» **WORK REQUEST**: Every line below must be copied as written, except for pictures.
══ DATA ══
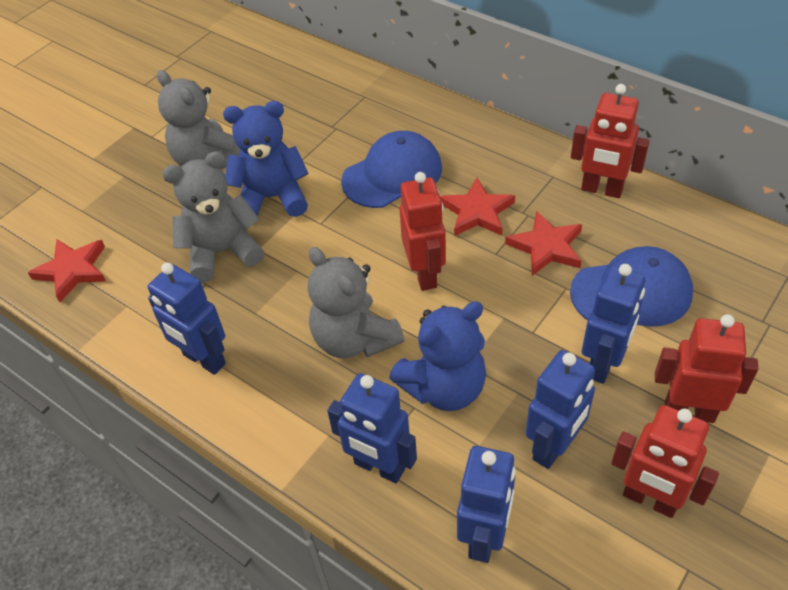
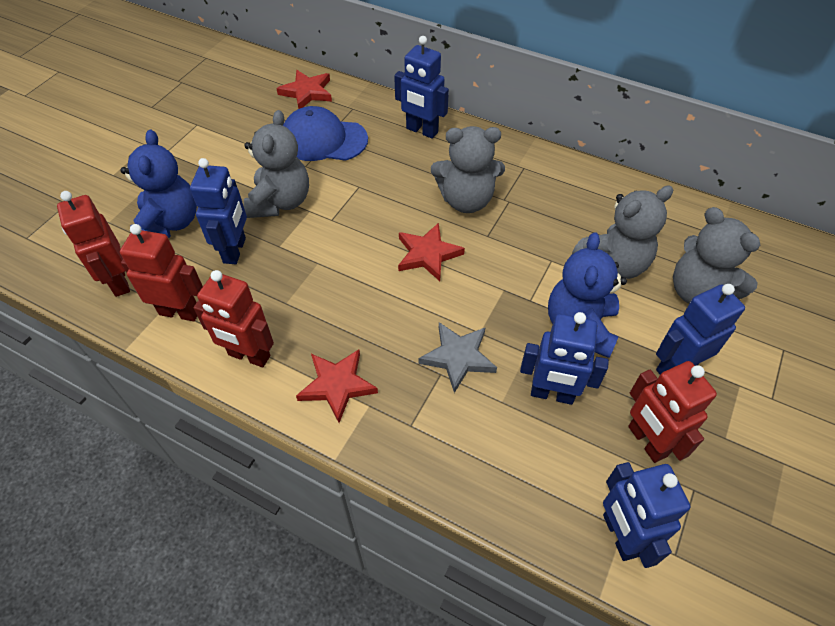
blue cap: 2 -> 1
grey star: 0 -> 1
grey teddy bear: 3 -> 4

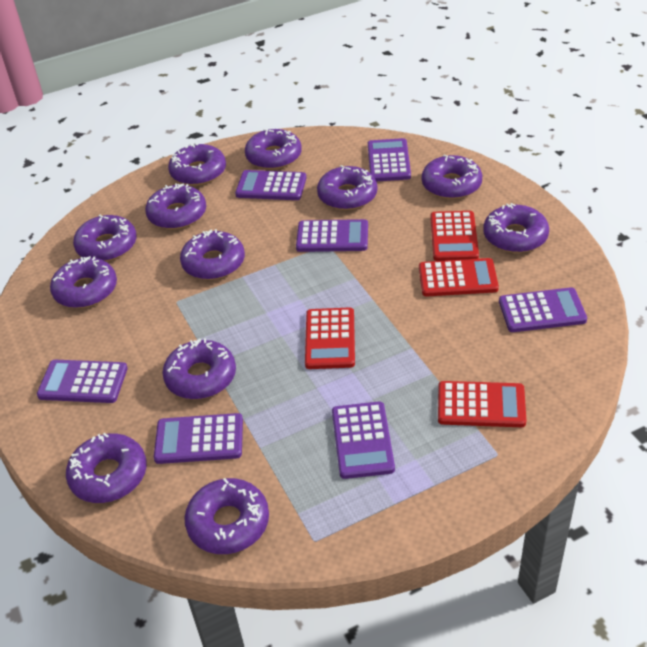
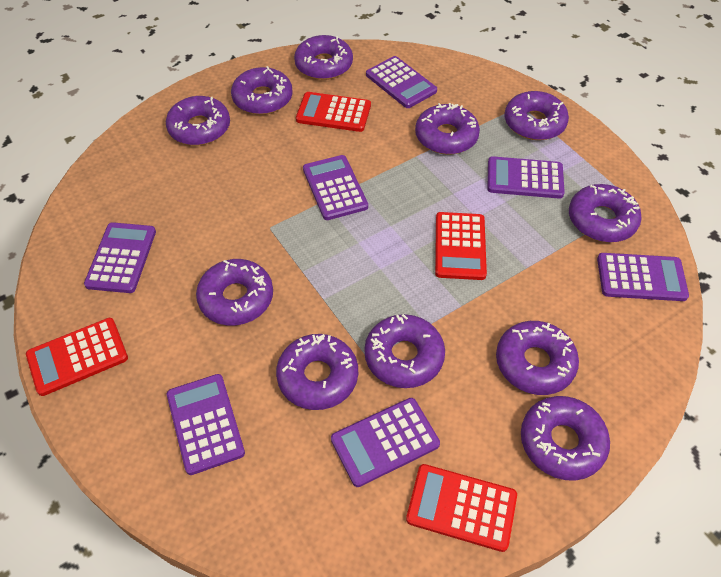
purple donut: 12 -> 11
═══
» **ANSWER SPACE**:
blue cap: 2 -> 1
grey star: 0 -> 1
grey teddy bear: 3 -> 4

purple donut: 12 -> 11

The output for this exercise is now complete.